What you will do - Each line in the listing below that contains "purple" should be returned.

### Material shown

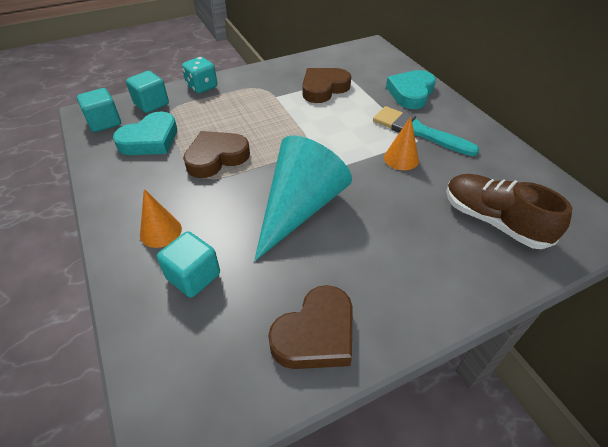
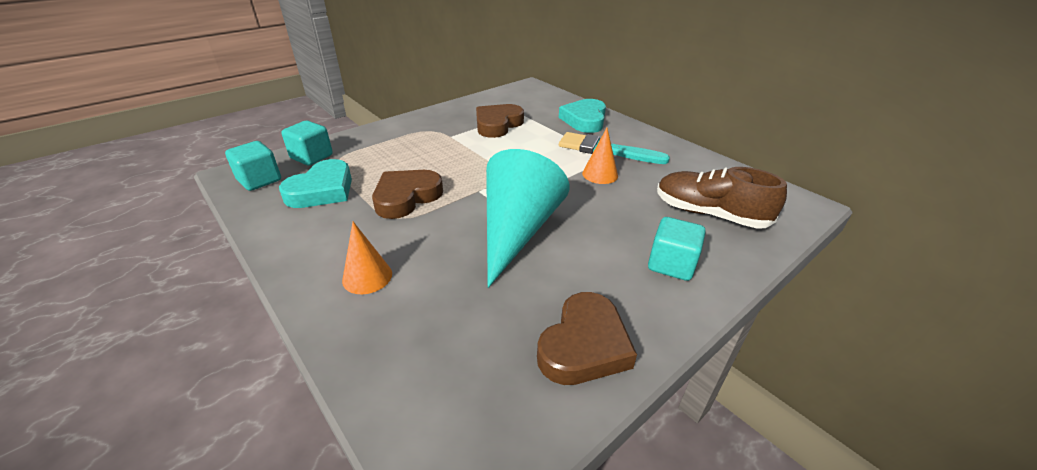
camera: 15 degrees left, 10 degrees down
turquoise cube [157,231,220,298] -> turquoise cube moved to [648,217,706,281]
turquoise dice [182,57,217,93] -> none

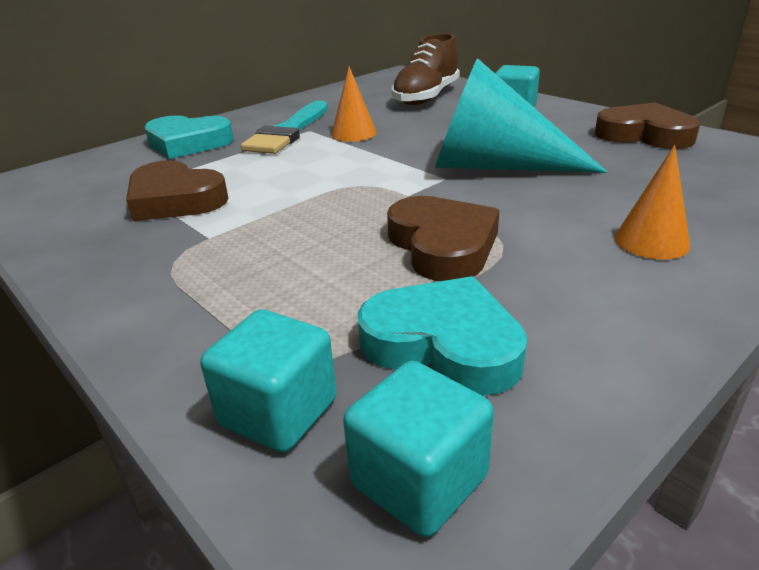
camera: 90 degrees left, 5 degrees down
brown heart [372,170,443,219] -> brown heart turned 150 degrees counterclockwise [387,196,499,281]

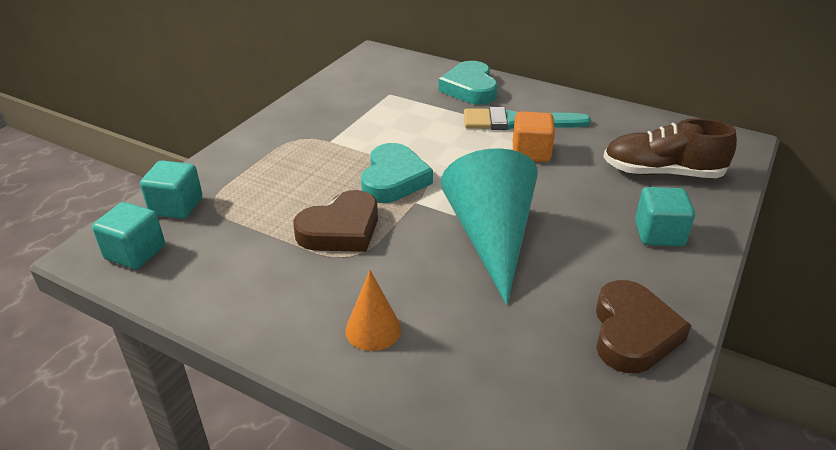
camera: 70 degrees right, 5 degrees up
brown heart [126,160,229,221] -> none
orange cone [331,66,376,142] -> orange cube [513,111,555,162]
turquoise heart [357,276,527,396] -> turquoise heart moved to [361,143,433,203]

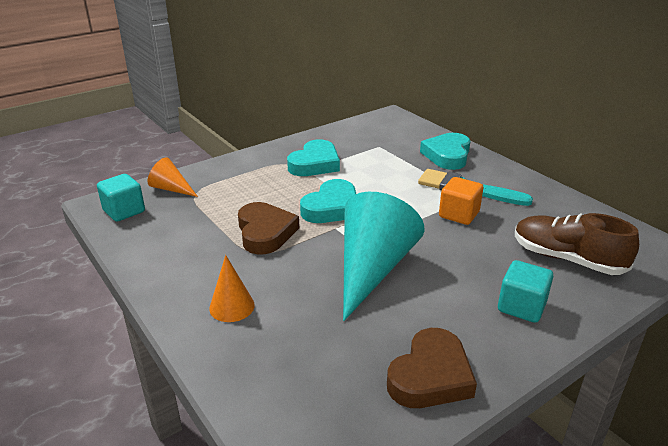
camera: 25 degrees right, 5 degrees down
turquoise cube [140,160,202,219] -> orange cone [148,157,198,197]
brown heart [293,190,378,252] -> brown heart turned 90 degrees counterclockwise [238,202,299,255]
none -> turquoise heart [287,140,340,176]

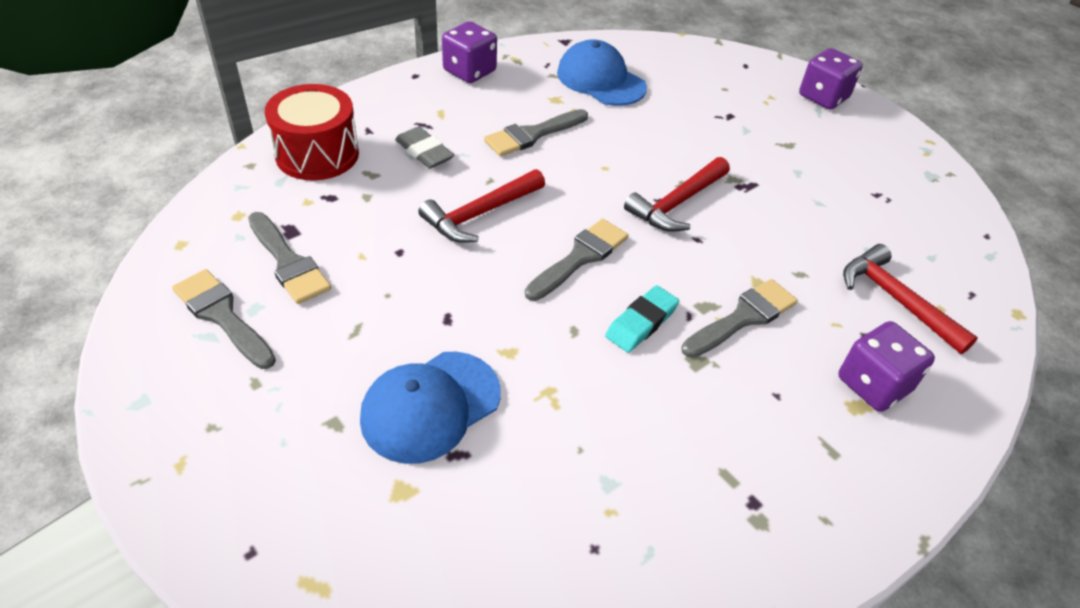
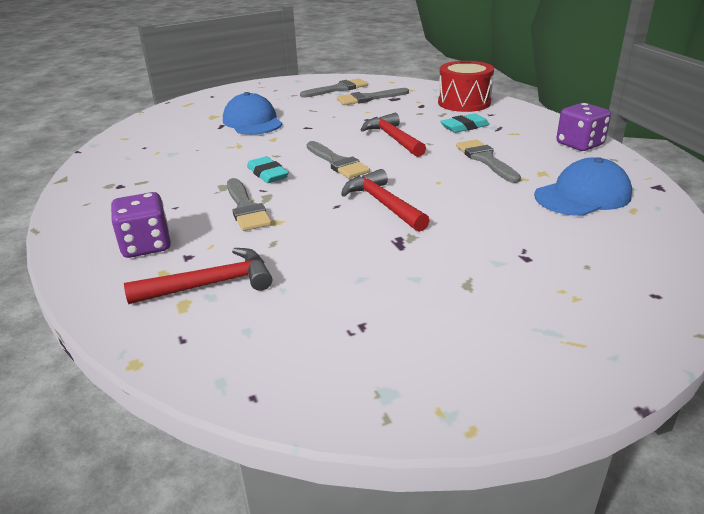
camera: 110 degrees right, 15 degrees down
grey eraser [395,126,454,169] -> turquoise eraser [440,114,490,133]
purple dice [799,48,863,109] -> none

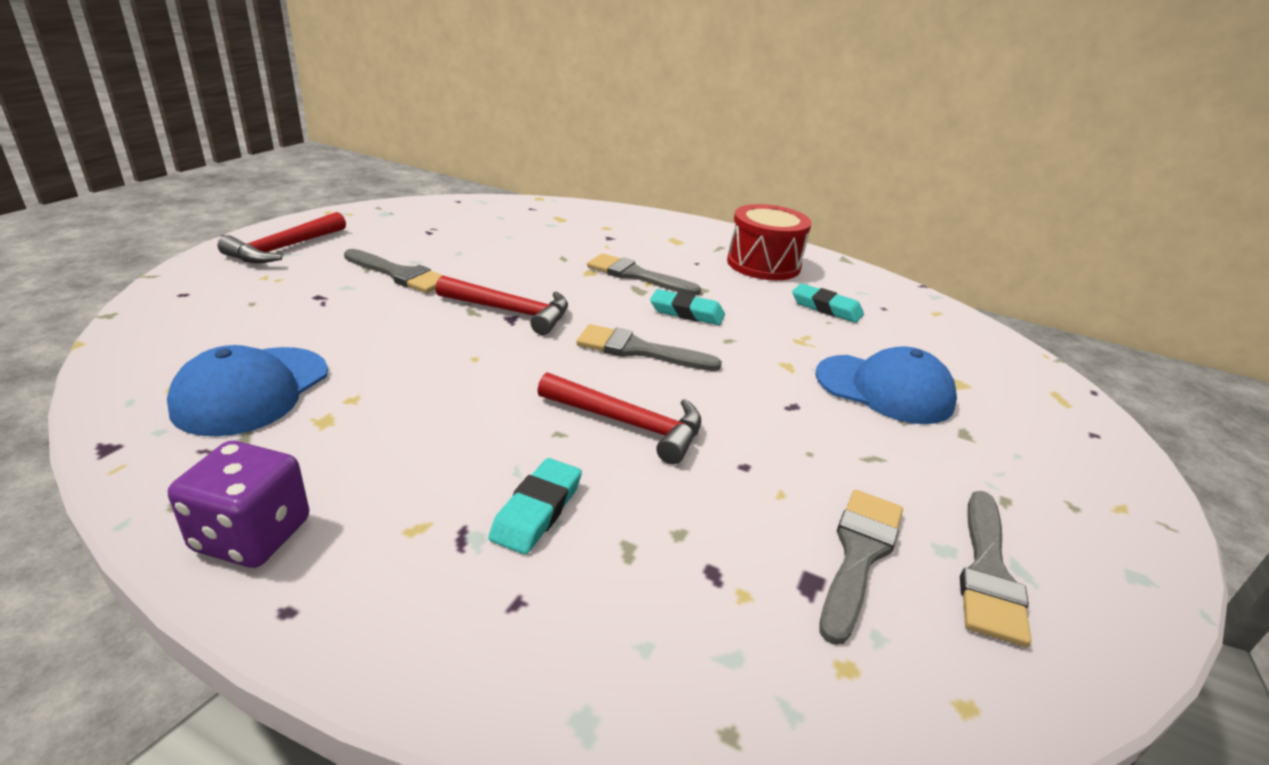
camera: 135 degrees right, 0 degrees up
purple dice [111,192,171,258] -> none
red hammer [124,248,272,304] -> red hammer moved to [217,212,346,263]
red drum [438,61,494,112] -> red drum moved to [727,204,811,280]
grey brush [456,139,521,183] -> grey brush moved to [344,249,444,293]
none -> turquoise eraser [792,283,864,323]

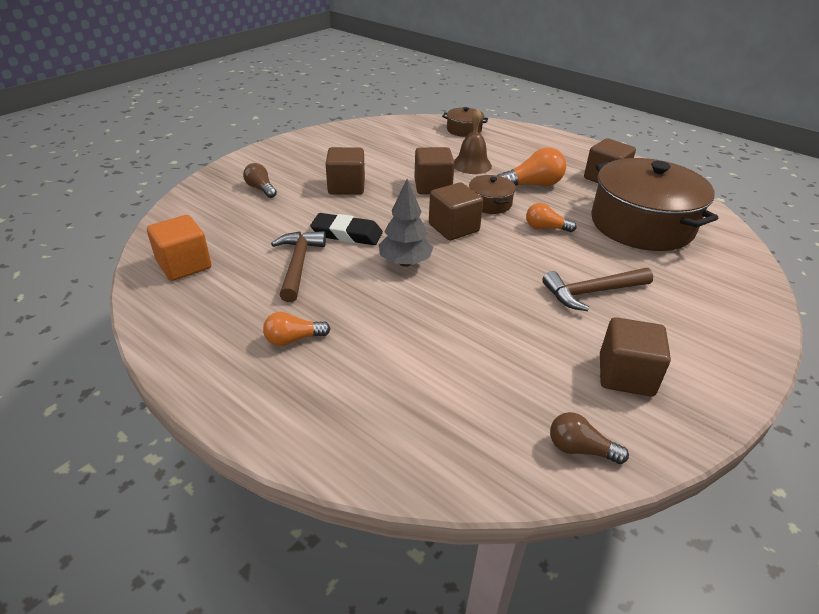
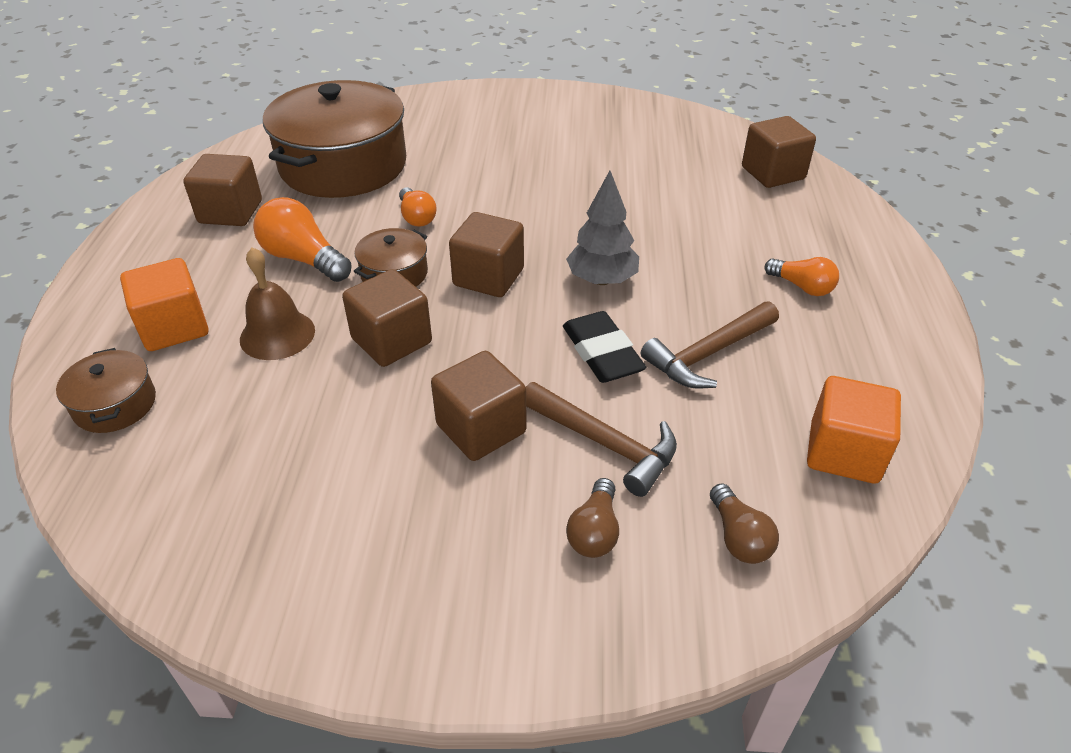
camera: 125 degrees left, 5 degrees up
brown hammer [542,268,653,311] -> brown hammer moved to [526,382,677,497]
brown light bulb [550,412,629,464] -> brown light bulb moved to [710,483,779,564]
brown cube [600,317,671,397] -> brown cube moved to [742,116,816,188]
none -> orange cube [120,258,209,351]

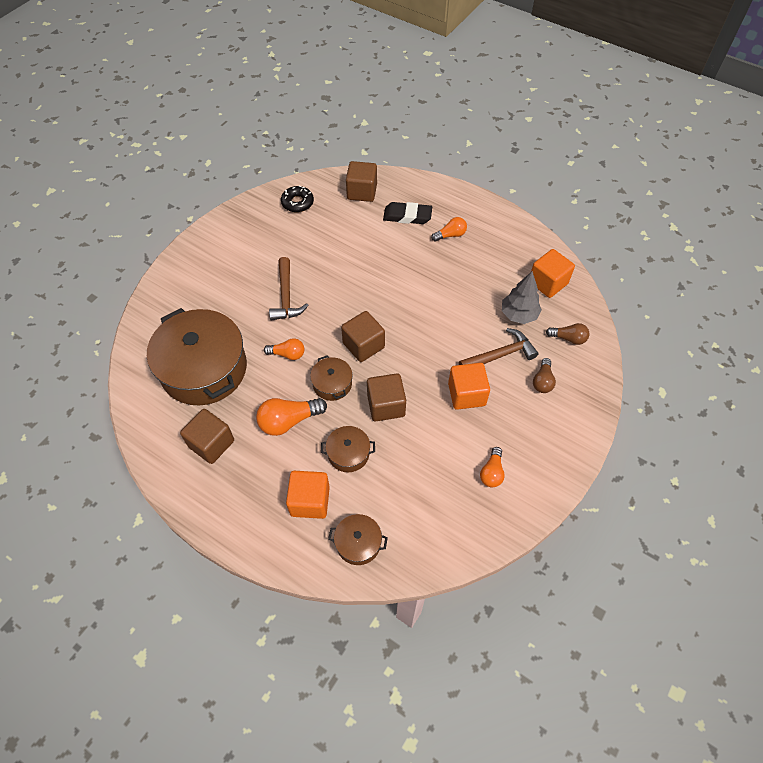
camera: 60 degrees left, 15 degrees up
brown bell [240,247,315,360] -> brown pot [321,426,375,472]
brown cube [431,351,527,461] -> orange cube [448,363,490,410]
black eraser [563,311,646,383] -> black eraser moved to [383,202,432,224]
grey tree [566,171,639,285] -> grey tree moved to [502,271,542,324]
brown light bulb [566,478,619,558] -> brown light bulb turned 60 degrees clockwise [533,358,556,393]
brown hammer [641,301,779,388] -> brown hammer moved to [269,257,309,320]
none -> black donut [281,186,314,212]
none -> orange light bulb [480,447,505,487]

######

Result of the exercise -
purple dice [799,48,863,109] -> none
purple dice [111,192,171,258] -> none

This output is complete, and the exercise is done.